* [Available data]
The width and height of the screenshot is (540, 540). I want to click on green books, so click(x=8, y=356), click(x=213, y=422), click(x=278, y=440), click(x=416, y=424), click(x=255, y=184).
==
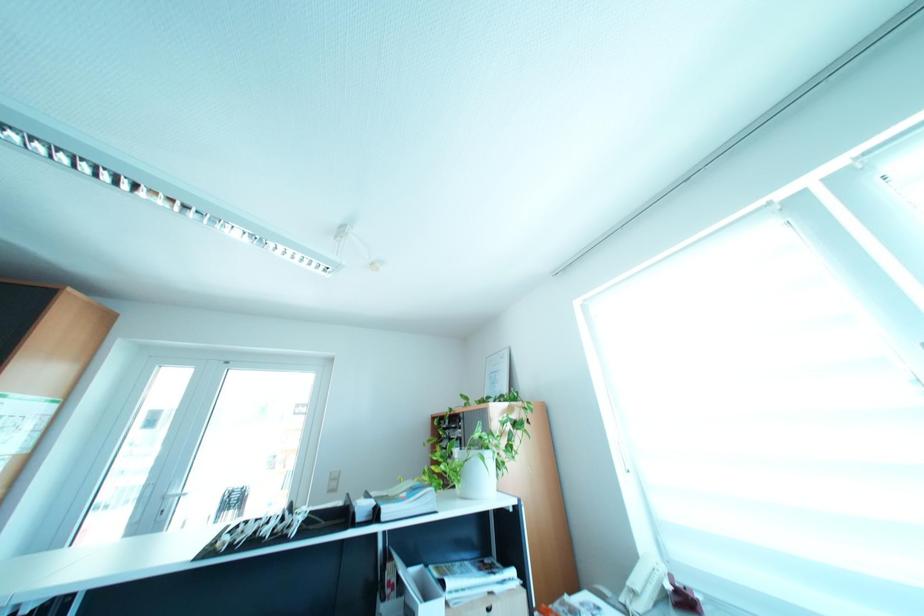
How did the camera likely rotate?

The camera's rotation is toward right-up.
==
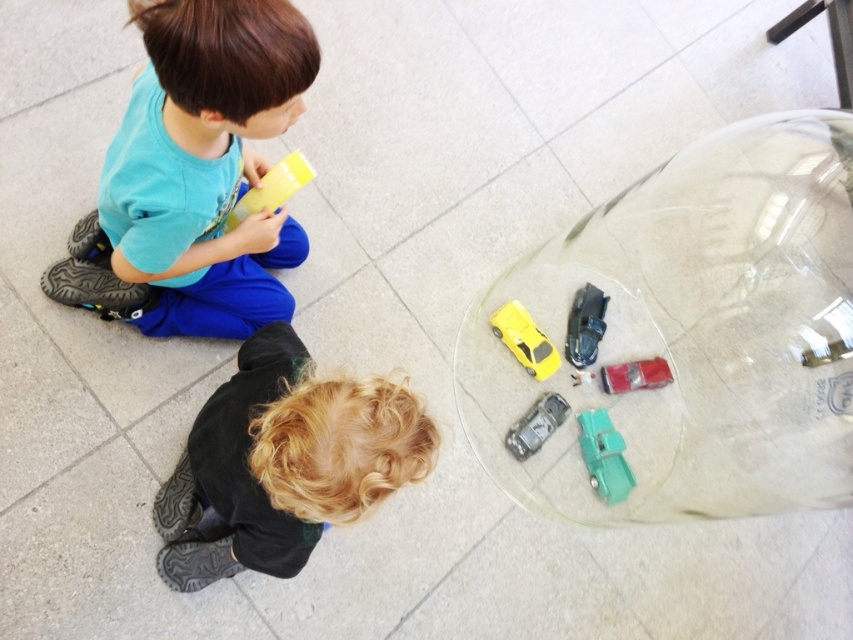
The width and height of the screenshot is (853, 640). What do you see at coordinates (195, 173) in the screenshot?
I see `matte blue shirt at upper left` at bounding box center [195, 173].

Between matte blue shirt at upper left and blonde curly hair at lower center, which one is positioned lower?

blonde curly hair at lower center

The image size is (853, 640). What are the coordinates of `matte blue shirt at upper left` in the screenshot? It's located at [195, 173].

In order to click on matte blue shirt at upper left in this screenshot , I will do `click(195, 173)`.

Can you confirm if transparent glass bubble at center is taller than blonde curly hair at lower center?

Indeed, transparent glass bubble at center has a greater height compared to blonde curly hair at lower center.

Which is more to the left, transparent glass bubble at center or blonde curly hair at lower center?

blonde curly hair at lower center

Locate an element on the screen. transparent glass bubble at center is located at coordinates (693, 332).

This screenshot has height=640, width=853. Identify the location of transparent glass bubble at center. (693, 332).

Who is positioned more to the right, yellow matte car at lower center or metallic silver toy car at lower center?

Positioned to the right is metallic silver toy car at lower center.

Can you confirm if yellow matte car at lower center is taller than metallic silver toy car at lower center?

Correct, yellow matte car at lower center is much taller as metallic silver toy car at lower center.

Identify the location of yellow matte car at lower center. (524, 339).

* [What to produce] Can you copy out the material again word for word, beginning at the line that has "Can you confirm if yellow" and stopping after the line that has "Identify the location of yellow"?

* [Task output]
Can you confirm if yellow matte car at lower center is taller than metallic silver toy car at lower center?

Correct, yellow matte car at lower center is much taller as metallic silver toy car at lower center.

Identify the location of yellow matte car at lower center. (524, 339).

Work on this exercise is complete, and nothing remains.